[To do]: From the first line to the last, return the material exactly.
━━━━━━
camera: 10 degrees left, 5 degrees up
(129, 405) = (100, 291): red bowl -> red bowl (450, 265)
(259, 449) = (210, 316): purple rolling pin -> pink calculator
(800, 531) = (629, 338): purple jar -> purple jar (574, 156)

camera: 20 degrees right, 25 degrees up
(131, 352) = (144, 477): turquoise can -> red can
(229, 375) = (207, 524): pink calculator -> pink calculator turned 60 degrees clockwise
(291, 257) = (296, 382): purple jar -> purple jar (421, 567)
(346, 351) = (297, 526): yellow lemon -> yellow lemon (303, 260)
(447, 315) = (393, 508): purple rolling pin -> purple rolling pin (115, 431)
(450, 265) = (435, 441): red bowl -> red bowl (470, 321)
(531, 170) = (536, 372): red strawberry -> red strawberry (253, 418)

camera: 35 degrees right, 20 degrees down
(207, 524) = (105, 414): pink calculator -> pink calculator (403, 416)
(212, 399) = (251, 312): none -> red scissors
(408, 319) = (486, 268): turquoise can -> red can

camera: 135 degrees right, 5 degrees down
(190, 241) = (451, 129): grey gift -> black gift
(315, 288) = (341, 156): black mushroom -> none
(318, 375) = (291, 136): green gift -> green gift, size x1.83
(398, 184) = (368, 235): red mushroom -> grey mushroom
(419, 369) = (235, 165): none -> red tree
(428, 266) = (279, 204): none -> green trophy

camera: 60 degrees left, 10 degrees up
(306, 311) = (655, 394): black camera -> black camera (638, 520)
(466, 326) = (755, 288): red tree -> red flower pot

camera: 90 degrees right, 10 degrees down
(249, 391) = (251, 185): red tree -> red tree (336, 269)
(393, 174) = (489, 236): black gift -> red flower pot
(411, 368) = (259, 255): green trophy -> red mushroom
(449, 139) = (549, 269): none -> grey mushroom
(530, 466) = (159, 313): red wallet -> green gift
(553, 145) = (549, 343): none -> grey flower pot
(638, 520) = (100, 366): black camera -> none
━━━━━━
[Solved problem]:
camera: 10 degrees left, 5 degrees up
(129, 405) = (100, 291): red bowl -> red bowl (450, 265)
(259, 449) = (210, 316): purple rolling pin -> pink calculator
(800, 531) = (629, 338): purple jar -> purple jar (574, 156)

camera: 20 degrees right, 25 degrees up
(131, 352) = (144, 477): turquoise can -> red can
(229, 375) = (207, 524): pink calculator -> pink calculator turned 60 degrees clockwise
(291, 257) = (296, 382): purple jar -> purple jar (421, 567)
(346, 351) = (297, 526): yellow lemon -> yellow lemon (303, 260)
(447, 315) = (393, 508): purple rolling pin -> purple rolling pin (115, 431)
(450, 265) = (435, 441): red bowl -> red bowl (470, 321)
(531, 170) = (536, 372): red strawberry -> red strawberry (253, 418)

camera: 35 degrees right, 20 degrees down
(207, 524) = (105, 414): pink calculator -> pink calculator (403, 416)
(212, 399) = (251, 312): none -> red scissors
(408, 319) = (486, 268): turquoise can -> red can

camera: 135 degrees right, 5 degrees down
(190, 241) = (451, 129): grey gift -> black gift
(315, 288) = (341, 156): black mushroom -> none
(318, 375) = (291, 136): green gift -> green gift, size x1.83
(398, 184) = (368, 235): red mushroom -> grey mushroom
(419, 369) = (235, 165): none -> red tree
(428, 266) = (279, 204): none -> green trophy

camera: 60 degrees left, 10 degrees up
(306, 311) = (655, 394): black camera -> black camera (638, 520)
(466, 326) = (755, 288): red tree -> red flower pot

camera: 90 degrees right, 10 degrees down
(249, 391) = (251, 185): red tree -> red tree (336, 269)
(393, 174) = (489, 236): black gift -> red flower pot
(411, 368) = (259, 255): green trophy -> red mushroom
(449, 139) = (549, 269): none -> grey mushroom
(530, 466) = (159, 313): red wallet -> green gift
(553, 145) = (549, 343): none -> grey flower pot
(638, 520) = (100, 366): black camera -> none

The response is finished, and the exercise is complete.